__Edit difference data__
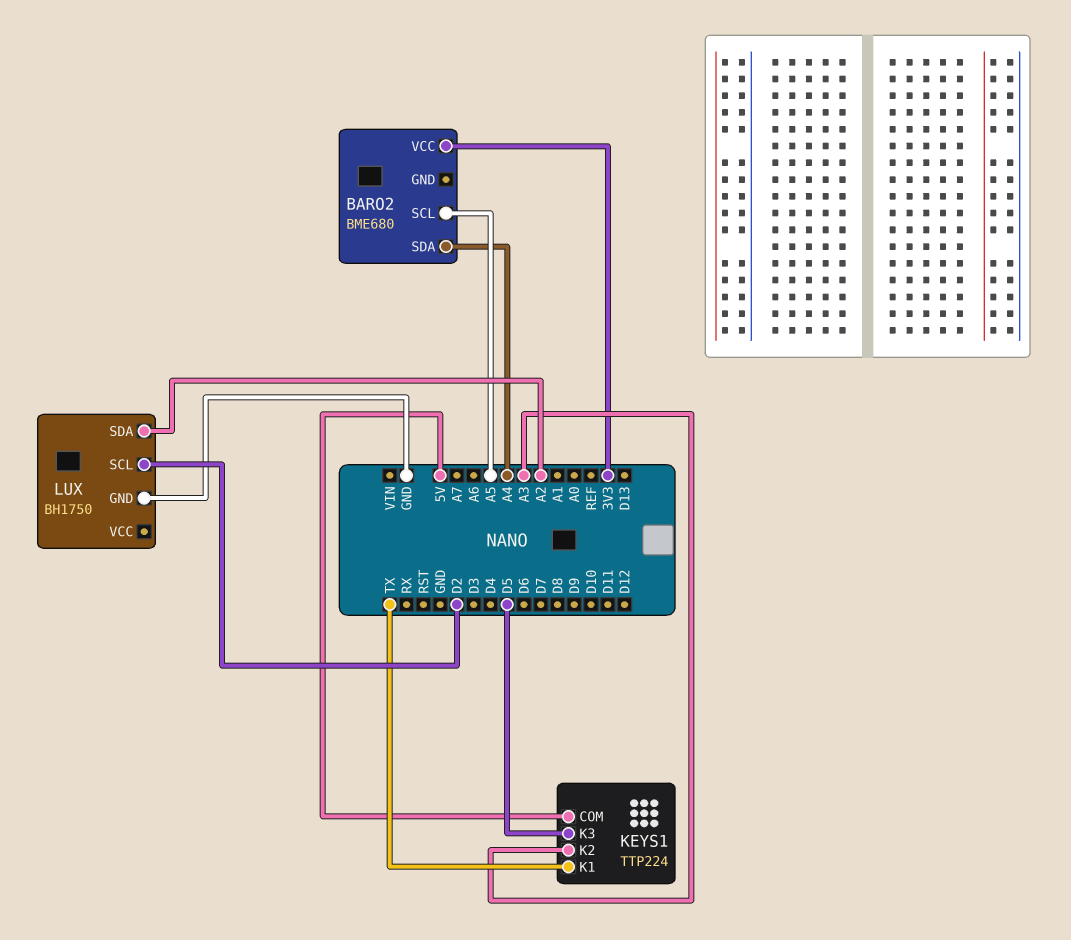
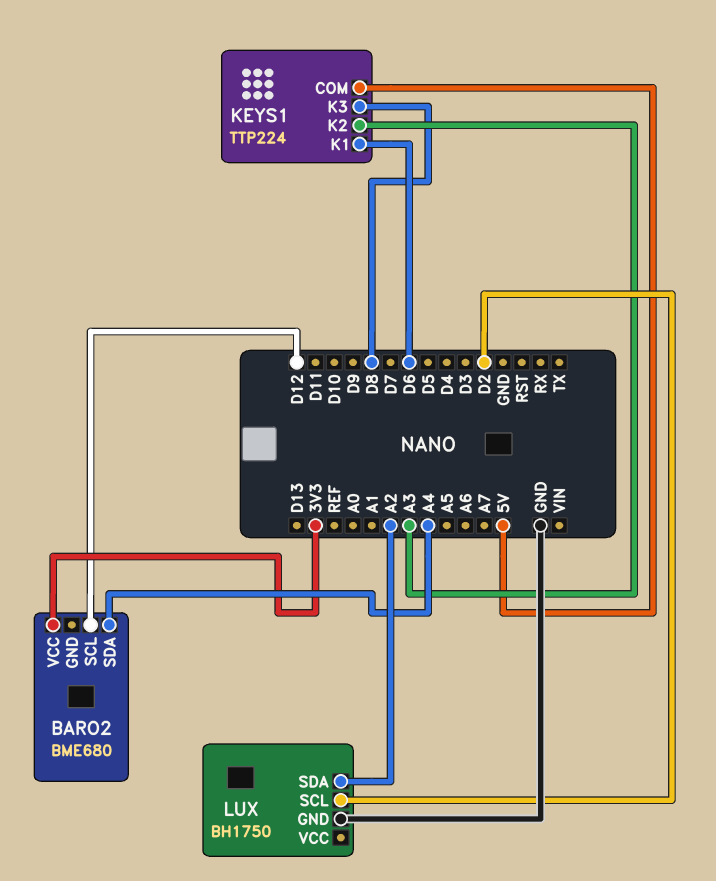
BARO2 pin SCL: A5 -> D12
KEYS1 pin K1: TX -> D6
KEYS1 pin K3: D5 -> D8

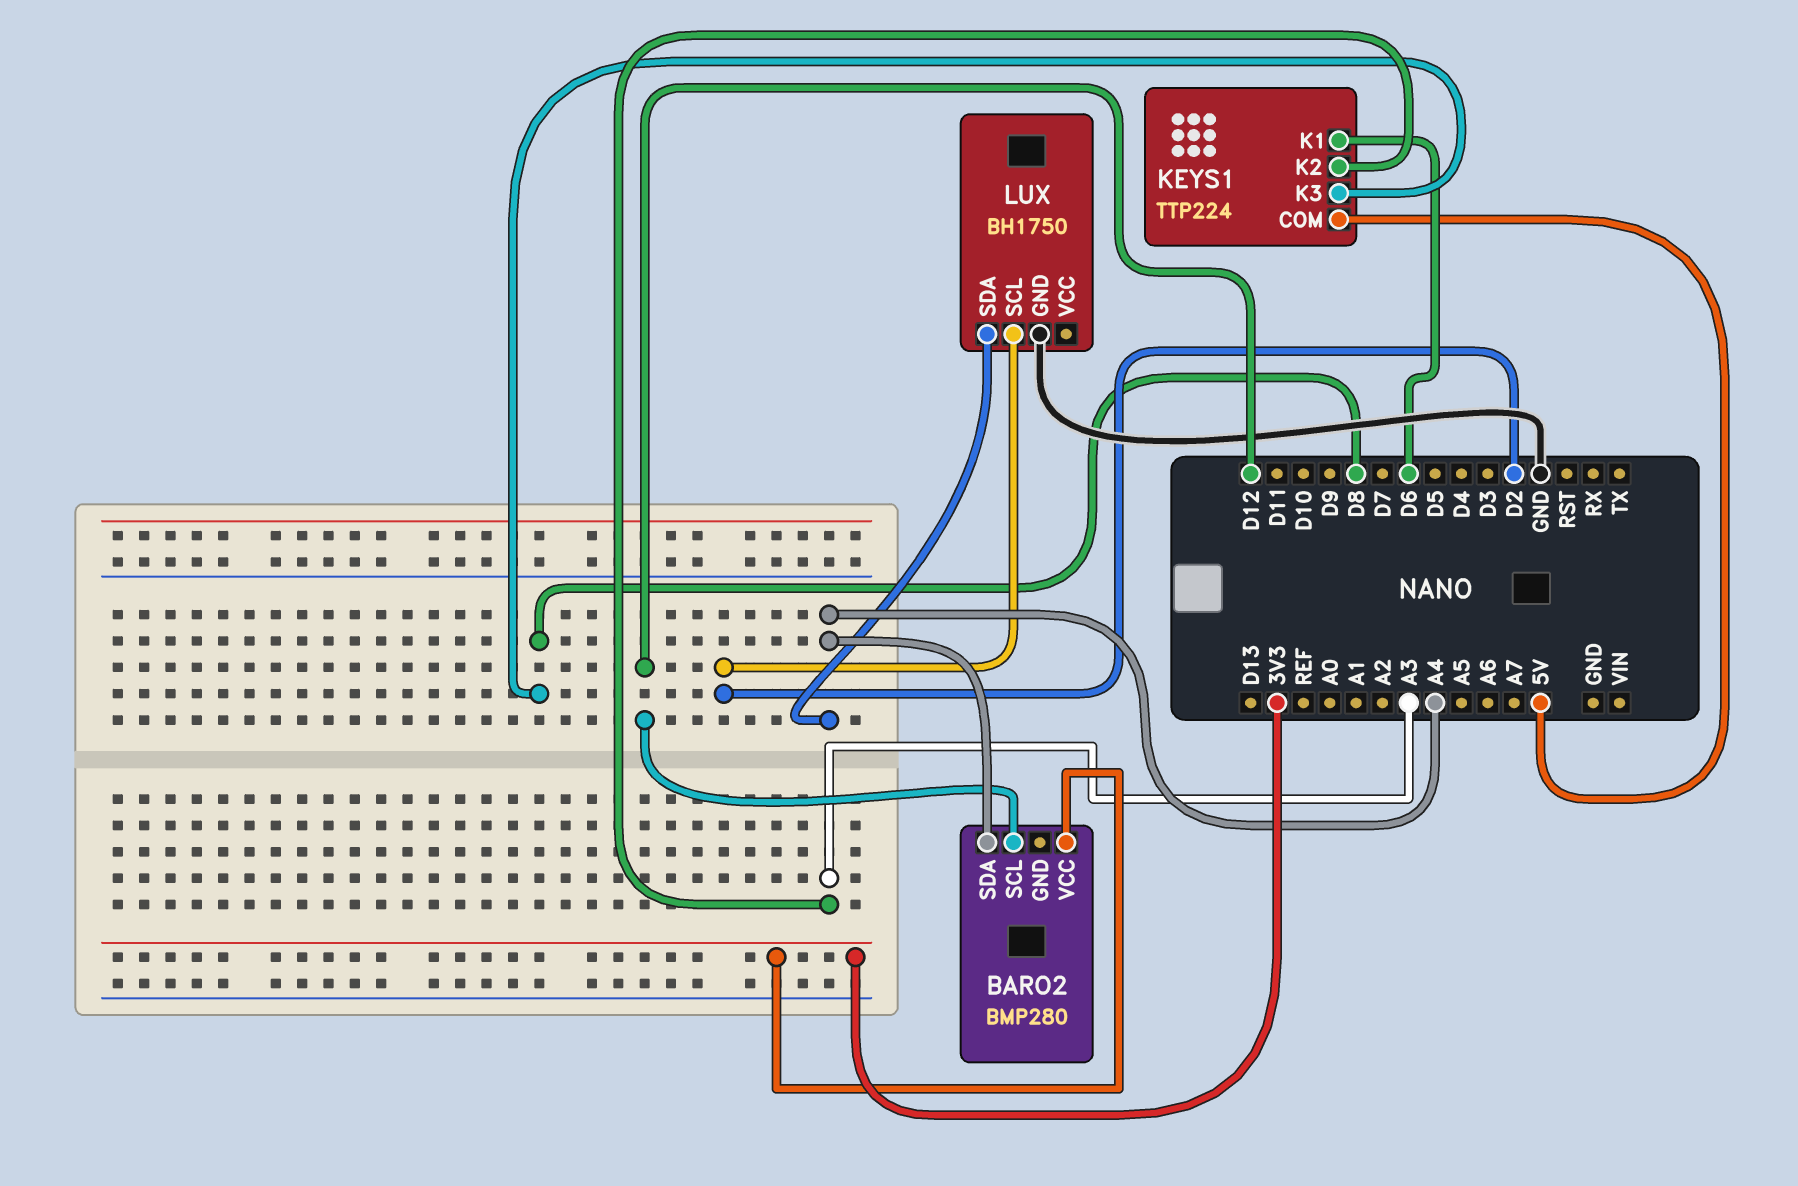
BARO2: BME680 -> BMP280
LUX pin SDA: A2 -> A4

__What the task requires__
Every entry should be returned exactly as written, minus the pictures.

__Answer to the exercise__
BARO2 pin SCL: A5 -> D12
KEYS1 pin K1: TX -> D6
KEYS1 pin K3: D5 -> D8

BARO2: BME680 -> BMP280
LUX pin SDA: A2 -> A4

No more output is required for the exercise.